◆ What the exercise asks:
Give the entries below again exactly. Their pictures are not needed.

'''

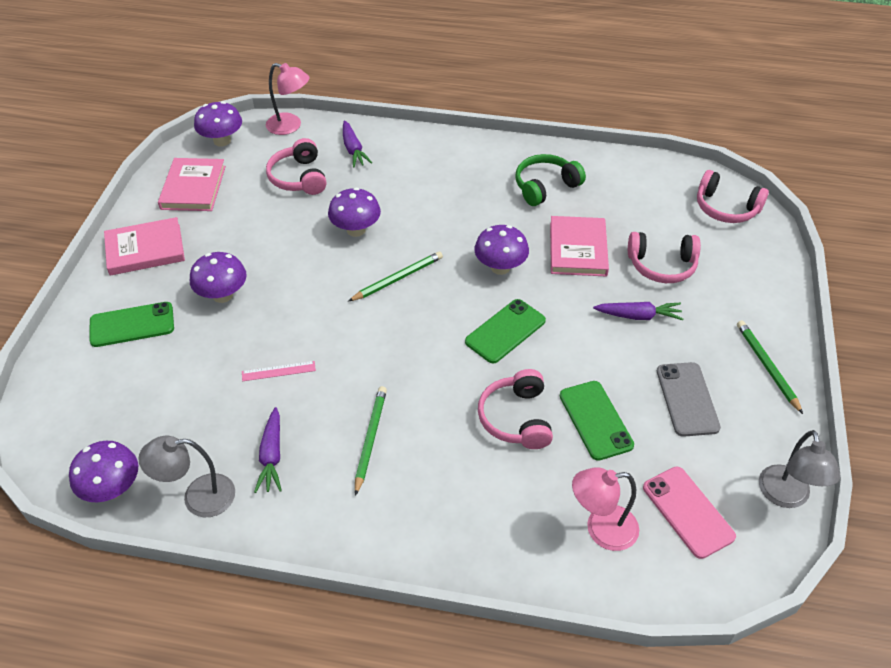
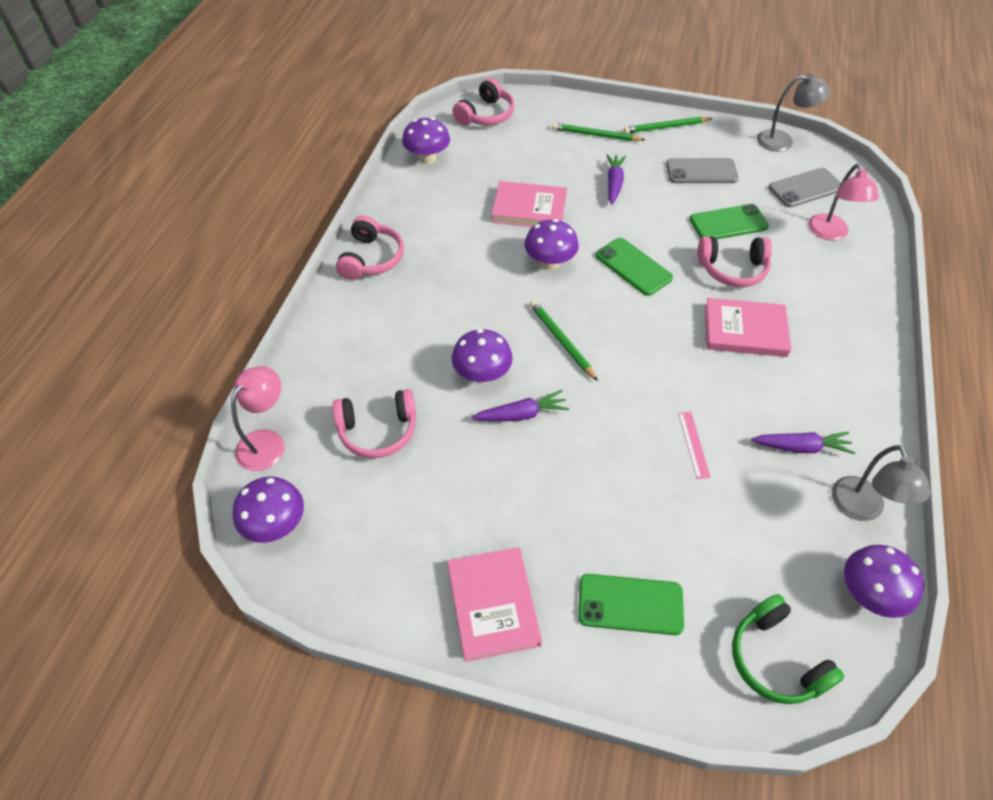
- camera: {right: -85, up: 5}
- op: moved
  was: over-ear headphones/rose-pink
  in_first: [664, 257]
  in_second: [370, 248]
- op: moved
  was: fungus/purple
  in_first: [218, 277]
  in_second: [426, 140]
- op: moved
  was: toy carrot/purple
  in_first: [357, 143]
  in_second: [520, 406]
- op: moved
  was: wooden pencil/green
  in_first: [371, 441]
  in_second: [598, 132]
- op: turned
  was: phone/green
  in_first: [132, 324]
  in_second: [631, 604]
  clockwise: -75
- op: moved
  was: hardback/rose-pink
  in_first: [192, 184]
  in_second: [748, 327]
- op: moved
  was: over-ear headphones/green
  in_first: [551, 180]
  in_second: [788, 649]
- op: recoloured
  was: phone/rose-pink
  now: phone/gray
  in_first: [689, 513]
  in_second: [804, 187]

'''

◆ Exercise solution:
- camera: {right: -85, up: 5}
- op: moved
  was: over-ear headphones/rose-pink
  in_first: [664, 257]
  in_second: [370, 248]
- op: moved
  was: fungus/purple
  in_first: [218, 277]
  in_second: [426, 140]
- op: moved
  was: toy carrot/purple
  in_first: [357, 143]
  in_second: [520, 406]
- op: moved
  was: wooden pencil/green
  in_first: [371, 441]
  in_second: [598, 132]
- op: turned
  was: phone/green
  in_first: [132, 324]
  in_second: [631, 604]
  clockwise: -75
- op: moved
  was: hardback/rose-pink
  in_first: [192, 184]
  in_second: [748, 327]
- op: moved
  was: over-ear headphones/green
  in_first: [551, 180]
  in_second: [788, 649]
- op: recoloured
  was: phone/rose-pink
  now: phone/gray
  in_first: [689, 513]
  in_second: [804, 187]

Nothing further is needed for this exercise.